What the task asks
Line by line, the data below should be set down unchanged, with images excluded.

Available data
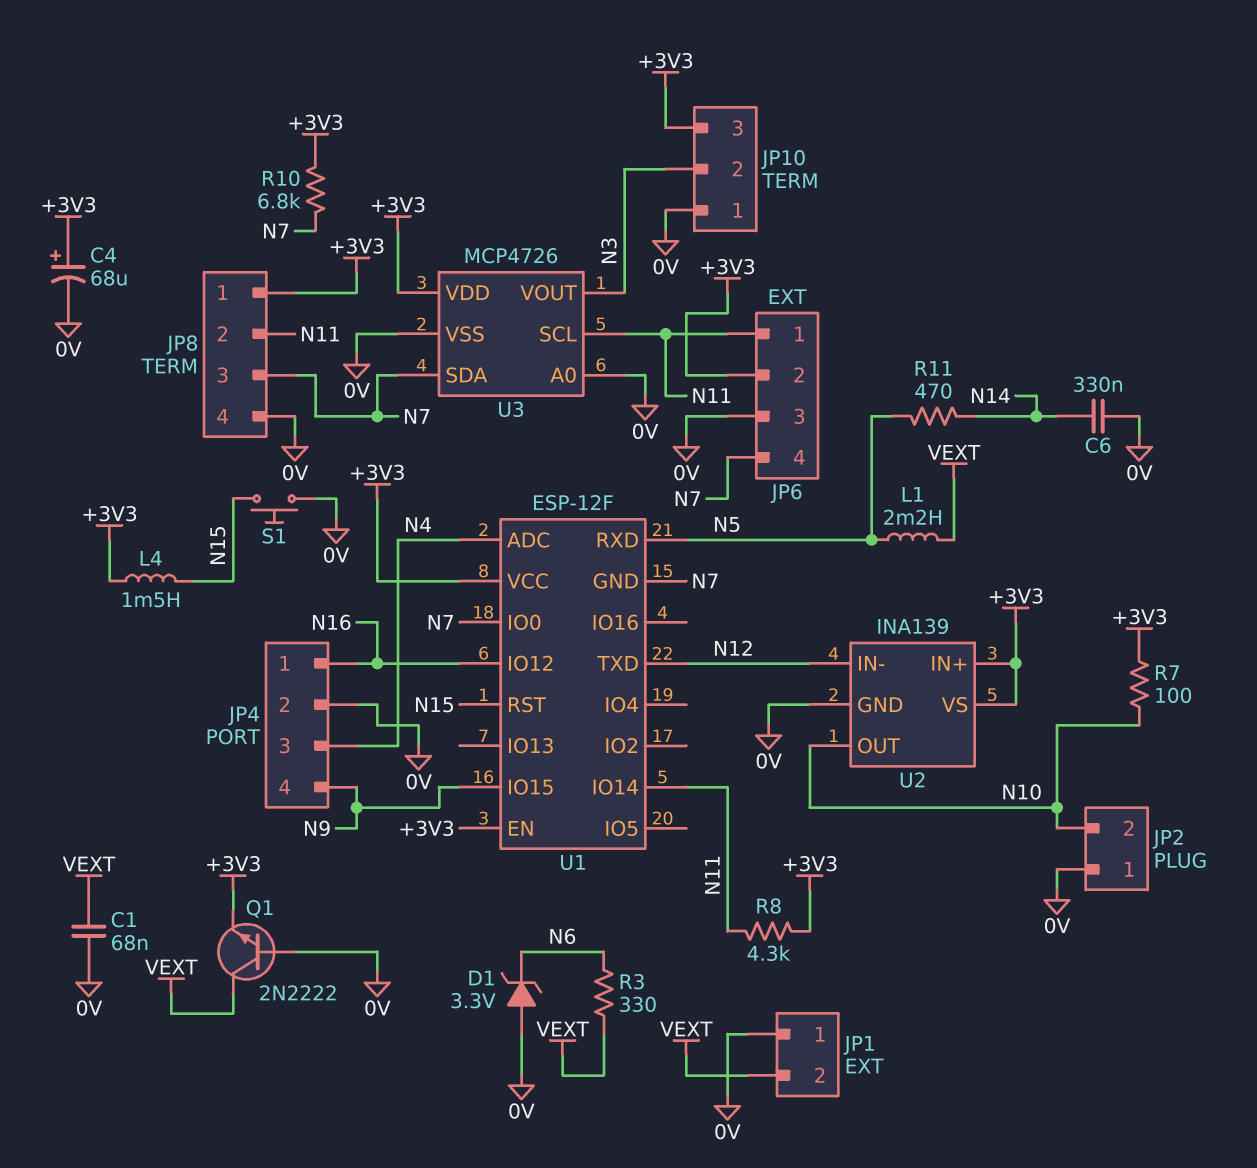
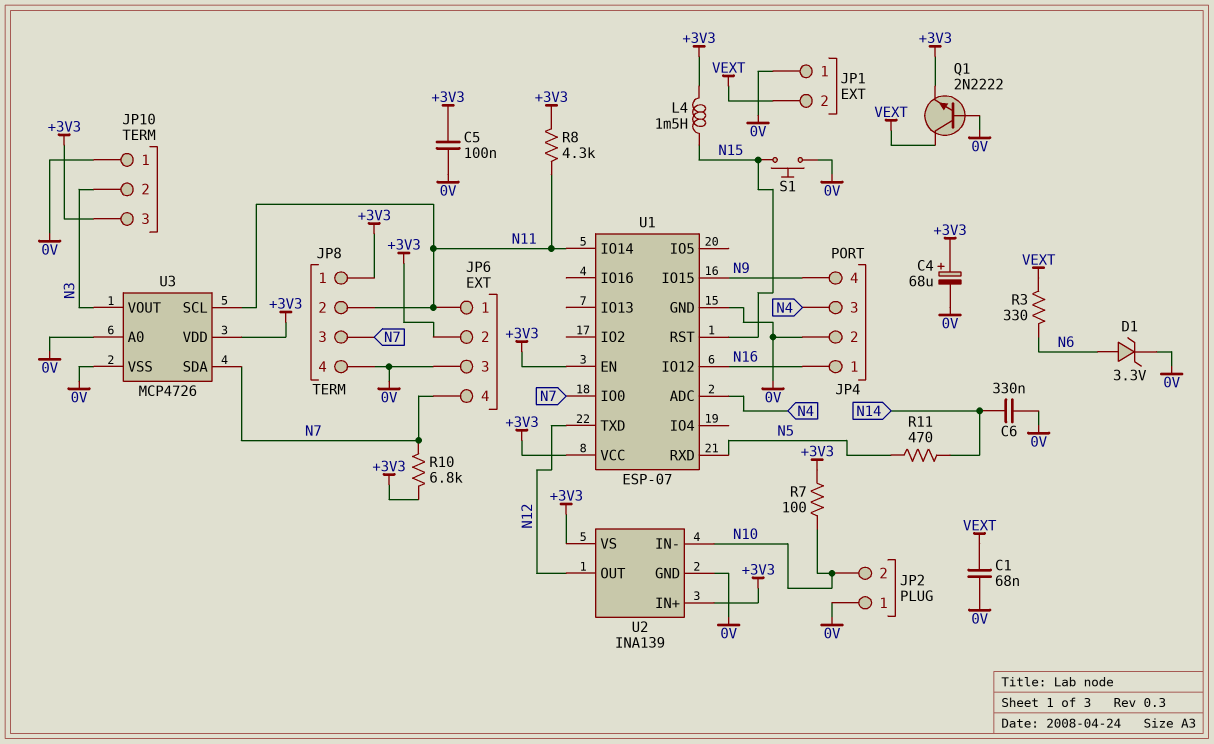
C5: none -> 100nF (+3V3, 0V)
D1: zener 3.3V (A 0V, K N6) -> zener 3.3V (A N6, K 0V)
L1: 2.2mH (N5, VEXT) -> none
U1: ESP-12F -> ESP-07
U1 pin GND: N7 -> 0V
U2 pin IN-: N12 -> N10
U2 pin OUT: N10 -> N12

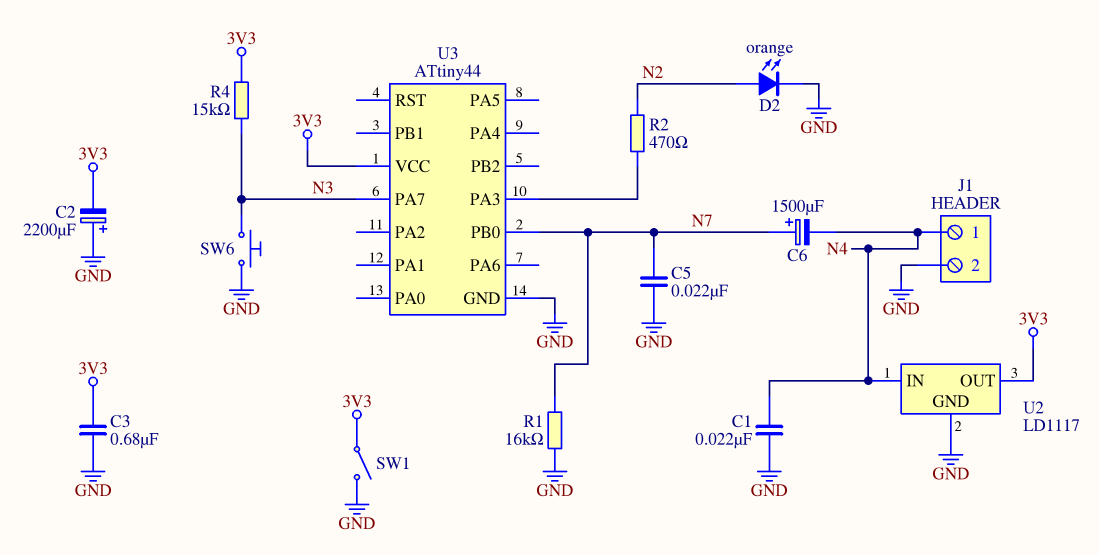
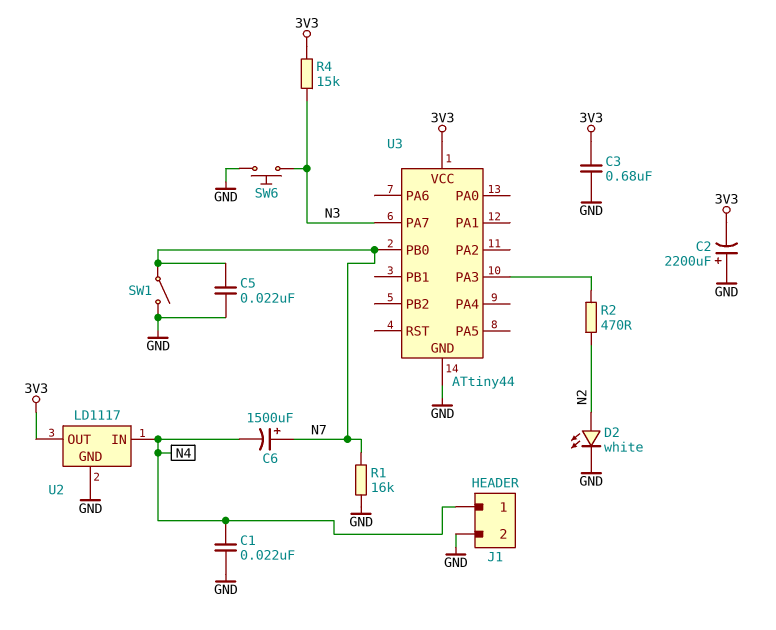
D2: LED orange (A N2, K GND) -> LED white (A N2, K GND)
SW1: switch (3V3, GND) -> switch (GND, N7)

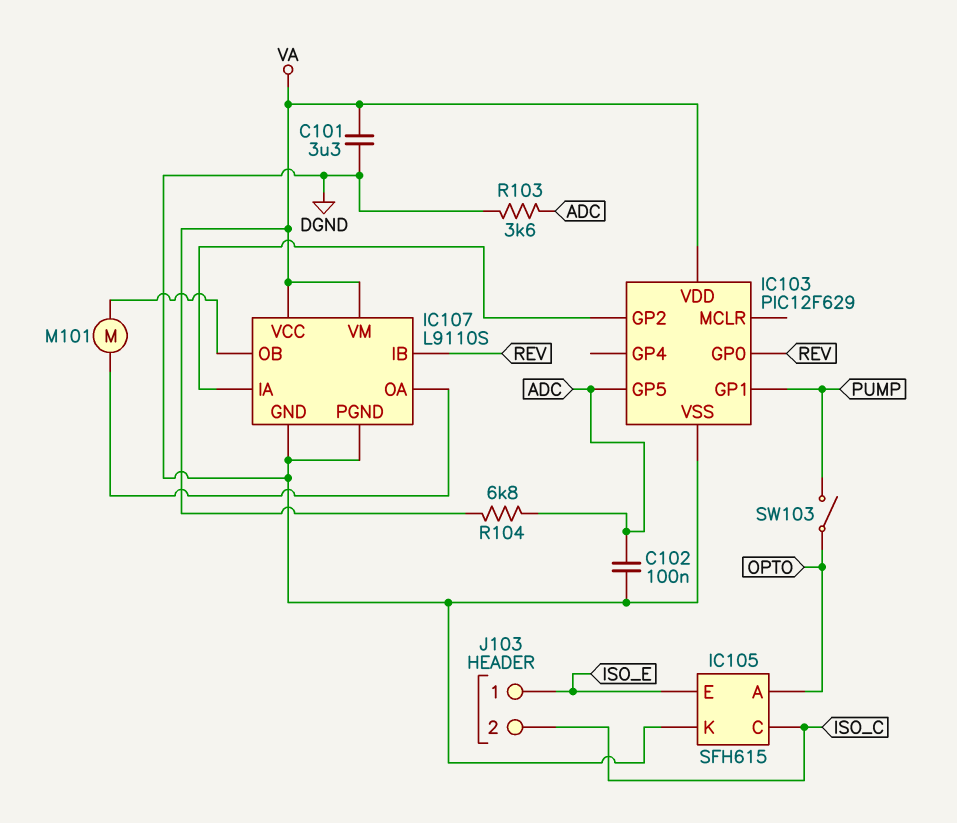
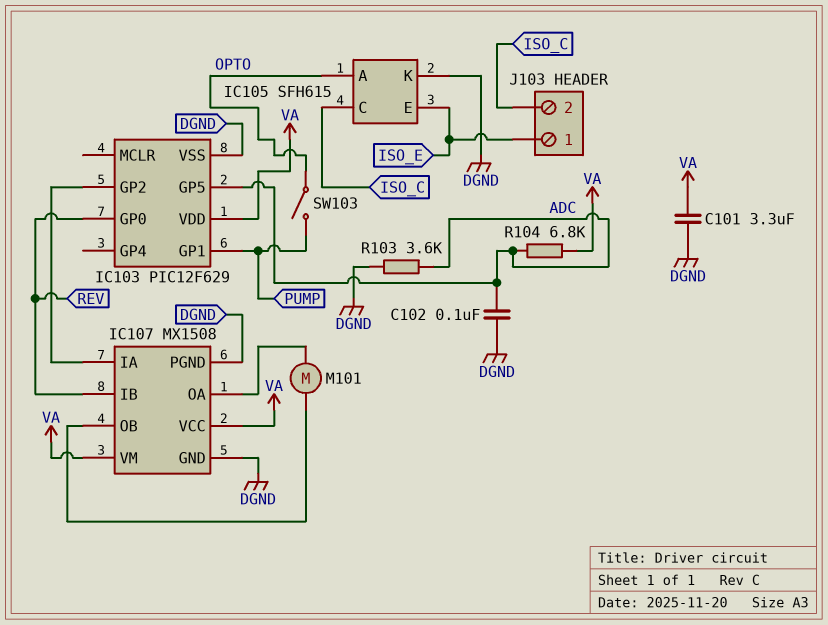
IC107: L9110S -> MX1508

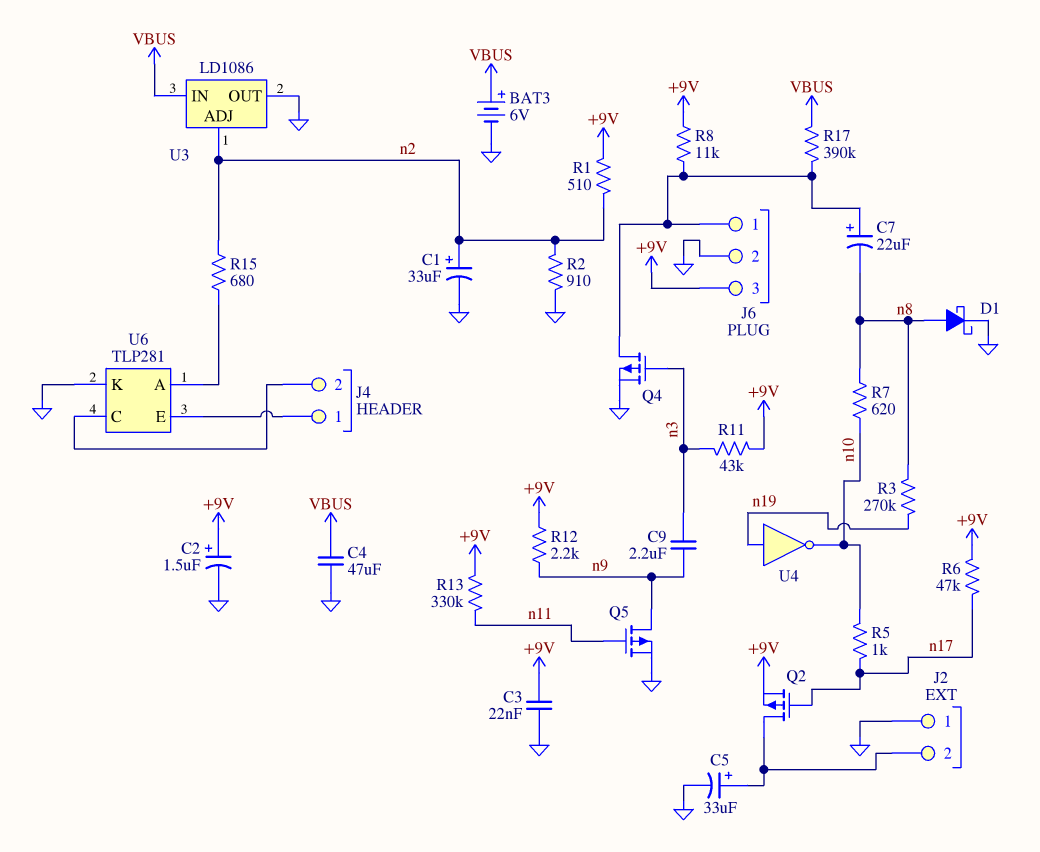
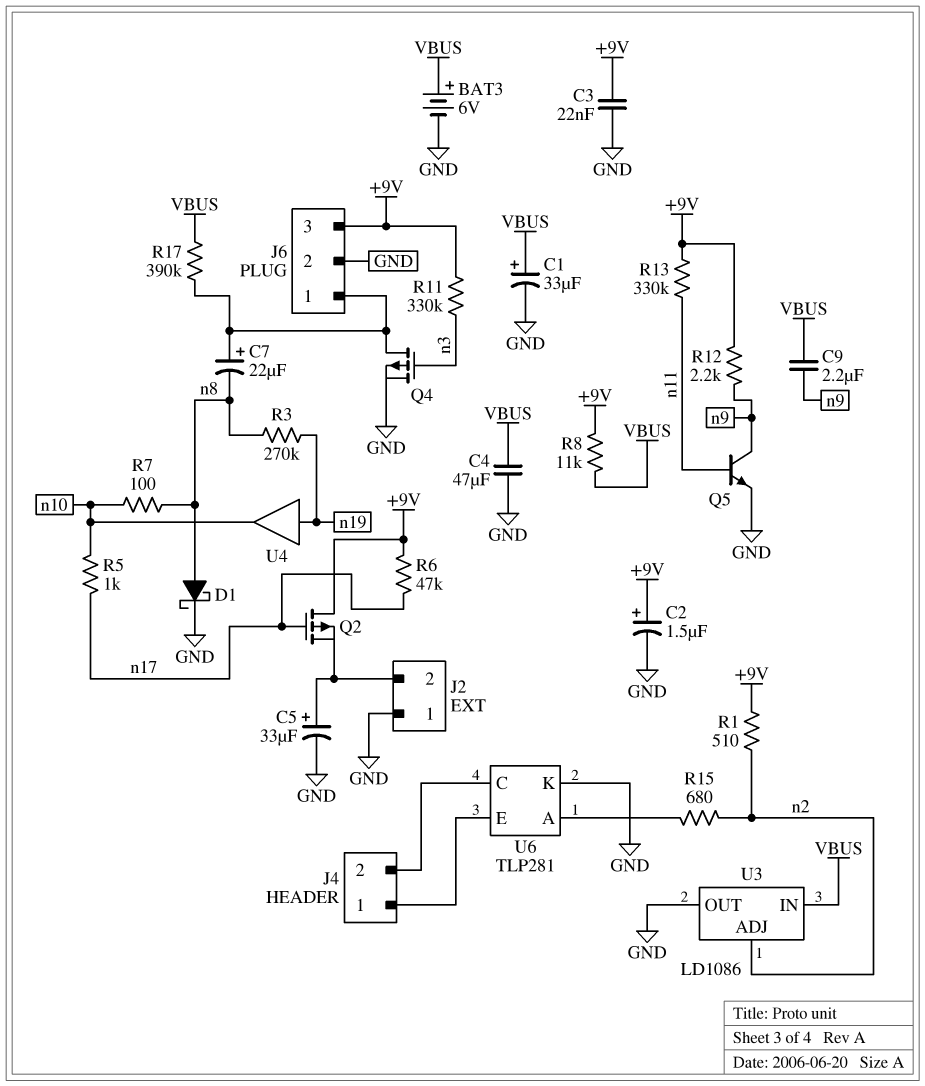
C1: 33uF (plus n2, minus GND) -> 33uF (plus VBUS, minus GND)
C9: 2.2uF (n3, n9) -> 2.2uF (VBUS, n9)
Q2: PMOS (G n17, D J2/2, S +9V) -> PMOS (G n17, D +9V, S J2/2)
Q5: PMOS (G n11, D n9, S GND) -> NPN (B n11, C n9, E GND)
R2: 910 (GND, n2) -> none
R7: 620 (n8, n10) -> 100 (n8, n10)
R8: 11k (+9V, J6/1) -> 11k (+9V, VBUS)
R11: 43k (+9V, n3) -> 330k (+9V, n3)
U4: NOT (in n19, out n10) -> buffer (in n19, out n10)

Reply
C5: none -> 100nF (+3V3, 0V)
D1: zener 3.3V (A 0V, K N6) -> zener 3.3V (A N6, K 0V)
L1: 2.2mH (N5, VEXT) -> none
U1: ESP-12F -> ESP-07
U1 pin GND: N7 -> 0V
U2 pin IN-: N12 -> N10
U2 pin OUT: N10 -> N12

D2: LED orange (A N2, K GND) -> LED white (A N2, K GND)
SW1: switch (3V3, GND) -> switch (GND, N7)

IC107: L9110S -> MX1508

C1: 33uF (plus n2, minus GND) -> 33uF (plus VBUS, minus GND)
C9: 2.2uF (n3, n9) -> 2.2uF (VBUS, n9)
Q2: PMOS (G n17, D J2/2, S +9V) -> PMOS (G n17, D +9V, S J2/2)
Q5: PMOS (G n11, D n9, S GND) -> NPN (B n11, C n9, E GND)
R2: 910 (GND, n2) -> none
R7: 620 (n8, n10) -> 100 (n8, n10)
R8: 11k (+9V, J6/1) -> 11k (+9V, VBUS)
R11: 43k (+9V, n3) -> 330k (+9V, n3)
U4: NOT (in n19, out n10) -> buffer (in n19, out n10)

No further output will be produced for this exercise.